# TASK ITEM
Output the data below exactly, down to the last character.

# EXERCISE MATERIALS
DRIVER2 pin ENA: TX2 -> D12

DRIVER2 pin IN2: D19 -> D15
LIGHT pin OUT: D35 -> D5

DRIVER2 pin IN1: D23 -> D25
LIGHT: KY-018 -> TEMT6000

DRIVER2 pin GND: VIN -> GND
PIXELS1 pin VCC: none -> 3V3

# SOLUTION FOR THIS TASK
DRIVER2 pin ENA: TX2 -> D12

DRIVER2 pin IN2: D19 -> D15
LIGHT pin OUT: D35 -> D5

DRIVER2 pin IN1: D23 -> D25
LIGHT: KY-018 -> TEMT6000

DRIVER2 pin GND: VIN -> GND
PIXELS1 pin VCC: none -> 3V3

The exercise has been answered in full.